*Exercise directions*. Please set down exactly the lines of the listing below from the line containing "camera: 75 degrees left, 5 degrees down" through the line containing "(385, 119) = (242, 120): yellow", both lines included, leaving out all other lines.

*Excerpted records*.

==================================================

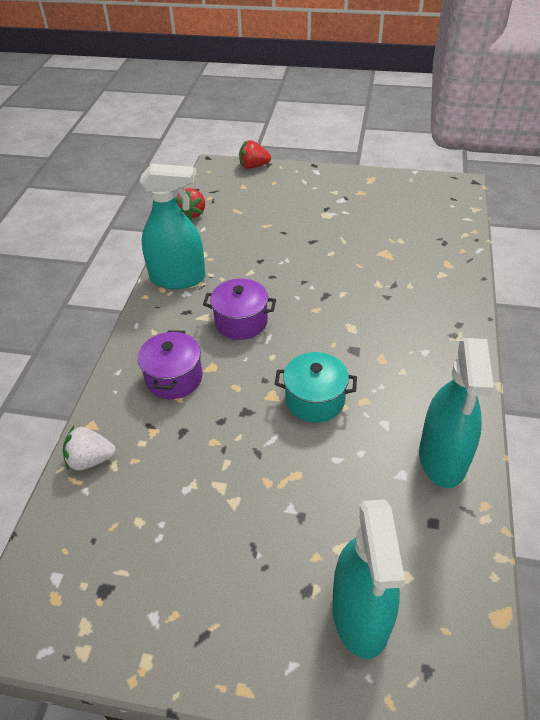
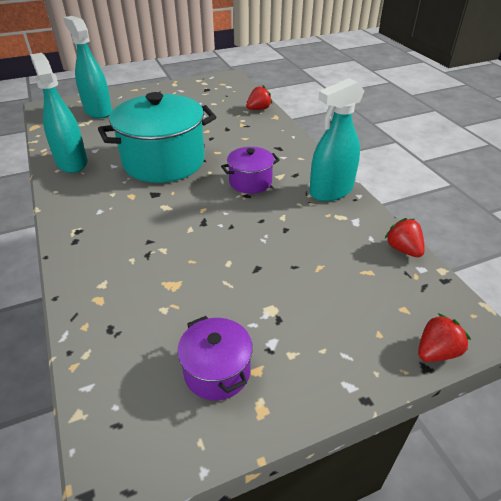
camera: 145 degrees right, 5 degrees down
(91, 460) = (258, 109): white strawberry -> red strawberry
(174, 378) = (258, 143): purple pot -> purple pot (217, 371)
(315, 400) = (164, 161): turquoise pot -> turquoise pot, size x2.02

==================================================

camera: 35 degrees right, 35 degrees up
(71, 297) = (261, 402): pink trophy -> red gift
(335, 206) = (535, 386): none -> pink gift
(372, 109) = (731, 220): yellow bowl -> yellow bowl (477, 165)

==================================================

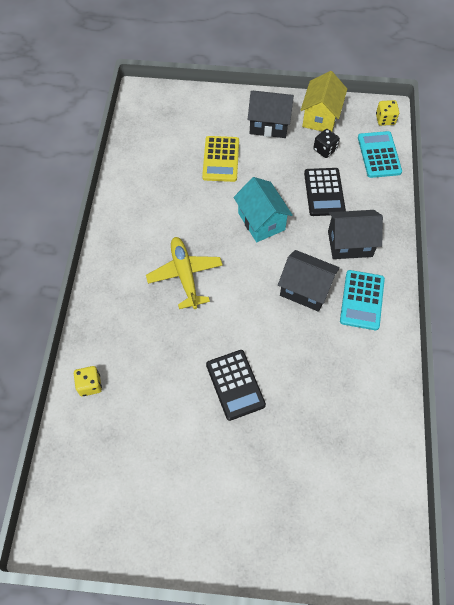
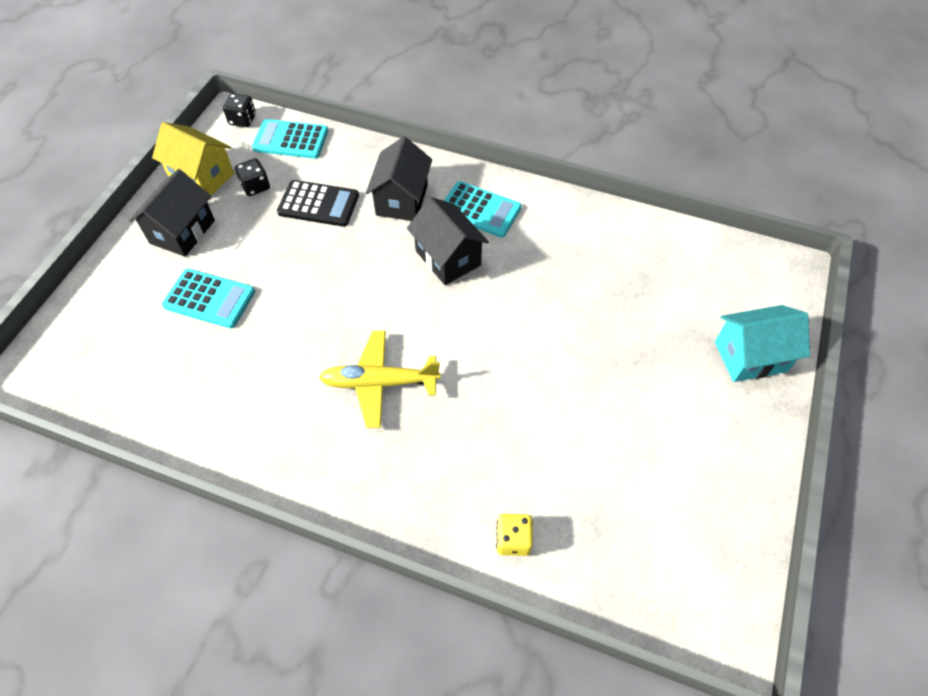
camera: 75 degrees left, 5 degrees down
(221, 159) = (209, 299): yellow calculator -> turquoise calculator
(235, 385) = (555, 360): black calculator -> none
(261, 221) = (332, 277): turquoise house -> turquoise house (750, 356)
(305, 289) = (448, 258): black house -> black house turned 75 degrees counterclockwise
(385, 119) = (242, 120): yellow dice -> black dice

==================================================

*Result for this task*.
camera: 75 degrees left, 5 degrees down
(221, 159) = (209, 299): yellow calculator -> turquoise calculator
(235, 385) = (555, 360): black calculator -> none
(261, 221) = (332, 277): turquoise house -> turquoise house (750, 356)
(305, 289) = (448, 258): black house -> black house turned 75 degrees counterclockwise
(385, 119) = (242, 120): yellow dice -> black dice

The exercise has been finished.